**WORK TO COMPLETE**
Repeat the lines from the one containing "Q3: NPN TIP120" through the last line of the data, exactly, pictures omitted.

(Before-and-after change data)

+++

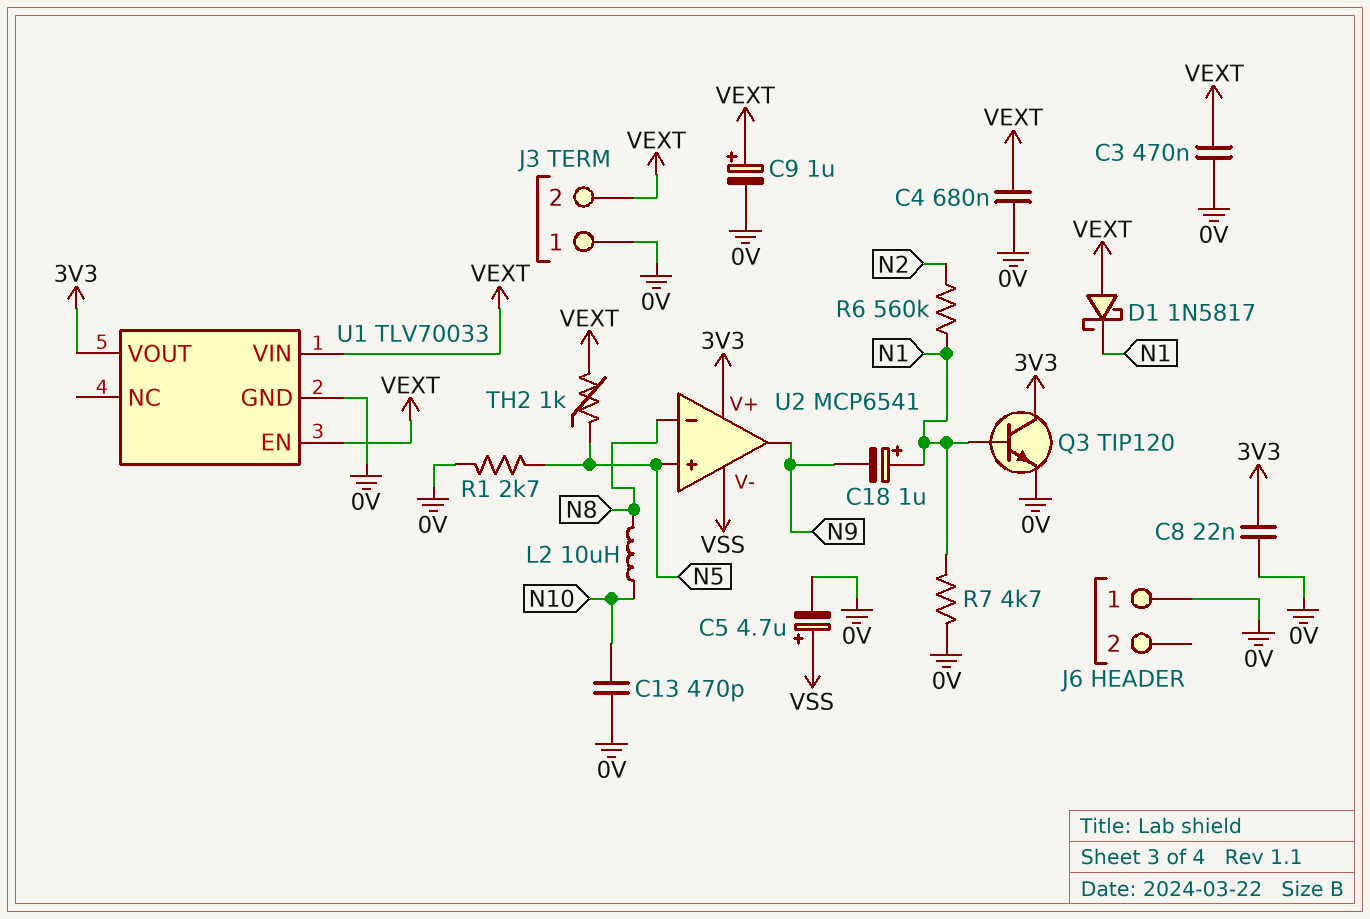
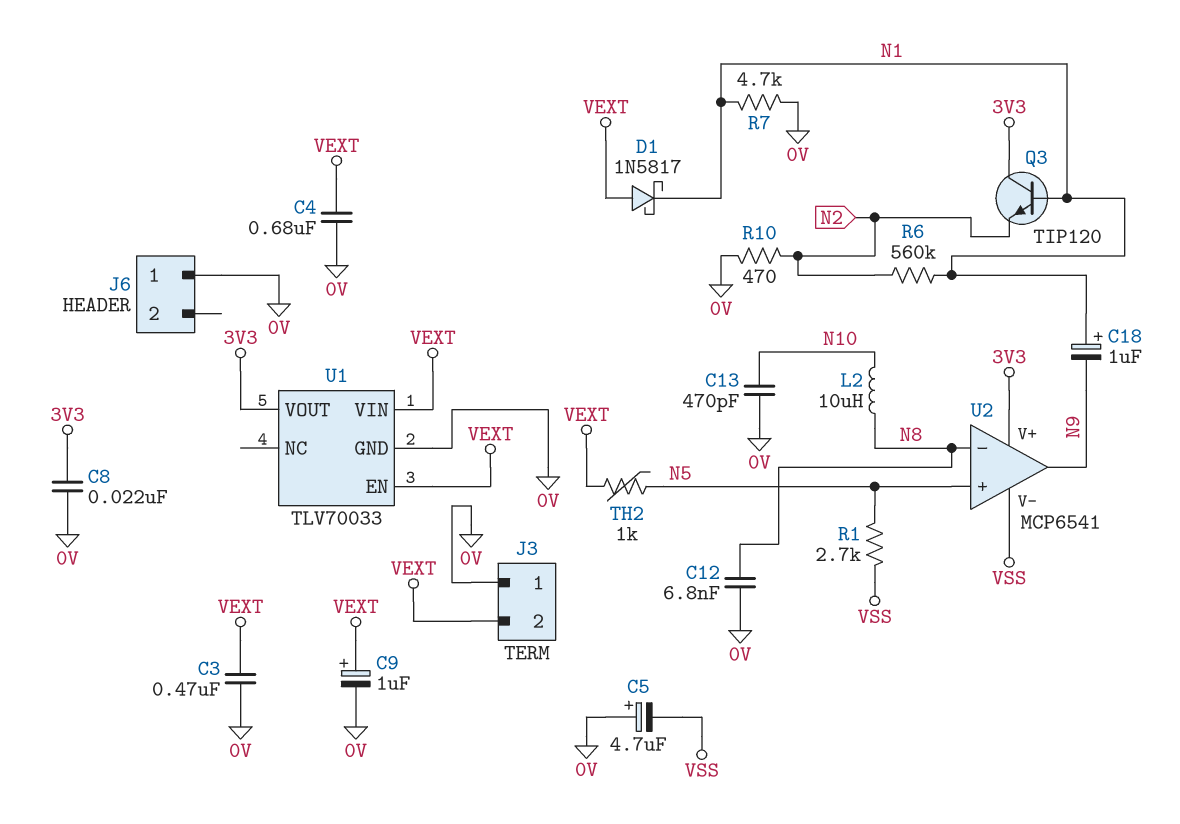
C5: 4.7uF (plus VSS, minus 0V) -> 4.7uF (plus 0V, minus VSS)
C12: none -> 6.8nF (0V, N8)
Q3: NPN TIP120 (B N1, C 3V3, E 0V) -> NPN TIP120 (B N1, C 3V3, E N2)
R1: 2.7k (0V, N5) -> 2.7k (N5, VSS)
R10: none -> 470 (0V, N2)

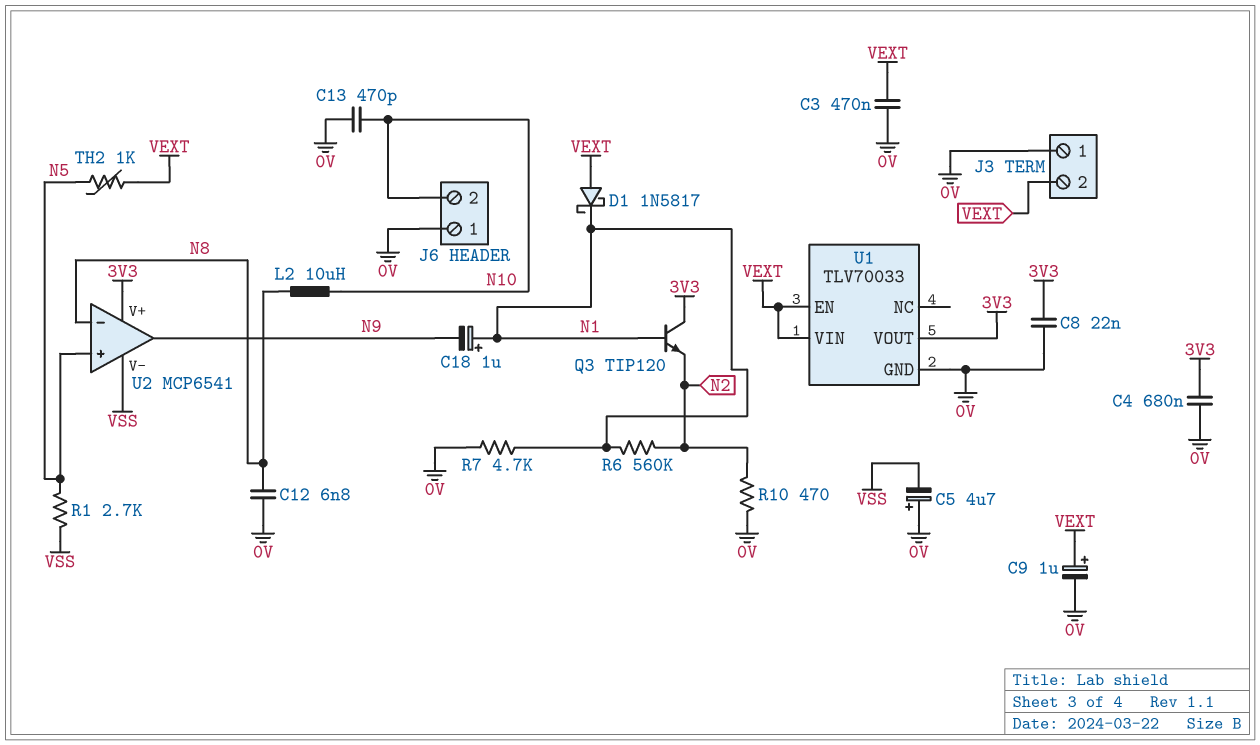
C4: 680nF (0V, VEXT) -> 680nF (0V, 3V3)
J6 pin 2: none -> N10

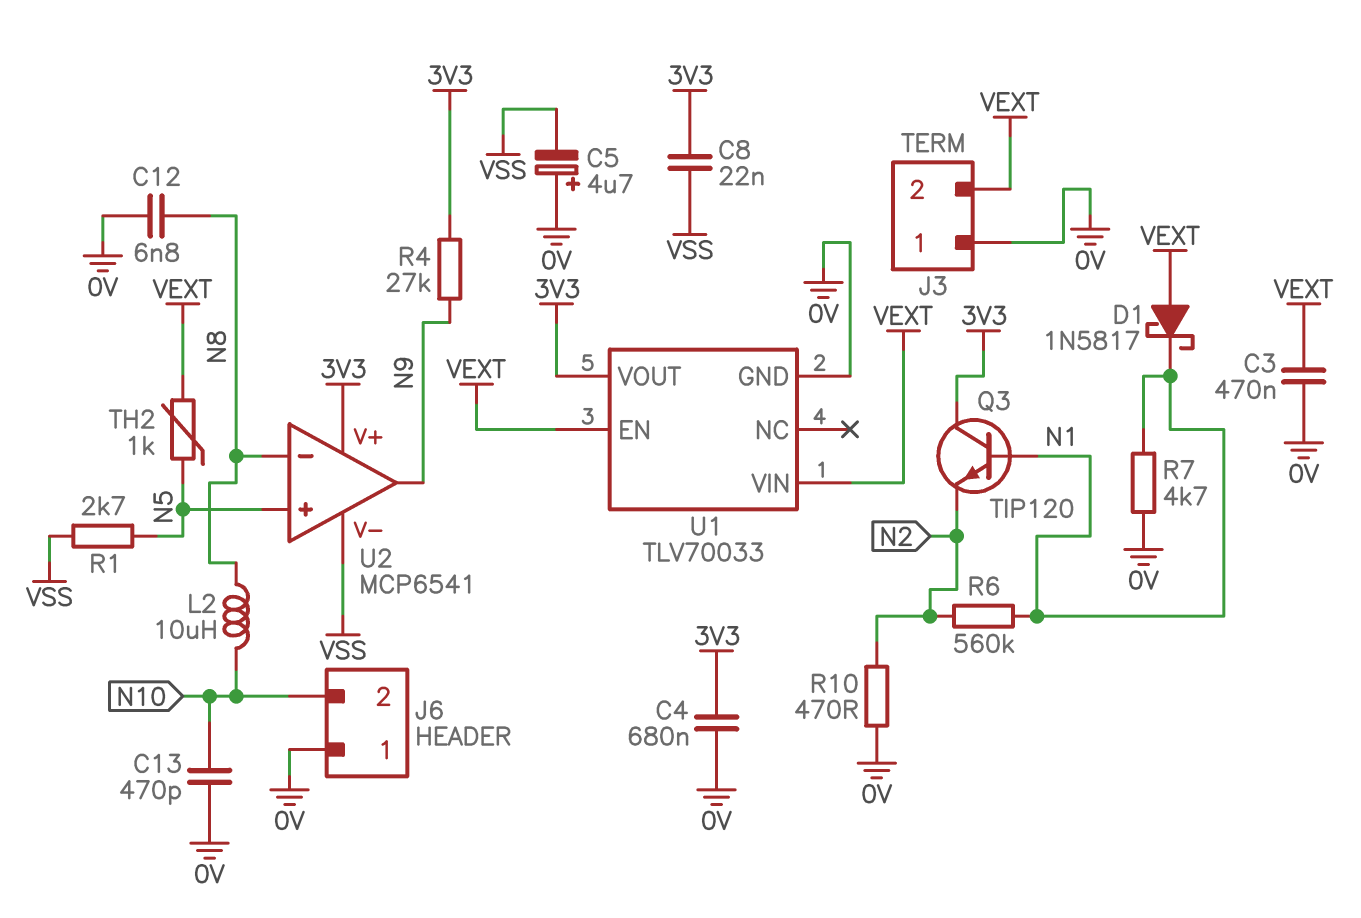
C8: 22nF (0V, 3V3) -> 22nF (3V3, VSS)
C9: 1uF (plus VEXT, minus 0V) -> none
C18: 1uF (plus N1, minus N9) -> none
R4: none -> 27k (3V3, N9)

+++

**SOLUTION FOR THIS TASK**
Q3: NPN TIP120 (B N1, C 3V3, E 0V) -> NPN TIP120 (B N1, C 3V3, E N2)
R1: 2.7k (0V, N5) -> 2.7k (N5, VSS)
R10: none -> 470 (0V, N2)

C4: 680nF (0V, VEXT) -> 680nF (0V, 3V3)
J6 pin 2: none -> N10

C8: 22nF (0V, 3V3) -> 22nF (3V3, VSS)
C9: 1uF (plus VEXT, minus 0V) -> none
C18: 1uF (plus N1, minus N9) -> none
R4: none -> 27k (3V3, N9)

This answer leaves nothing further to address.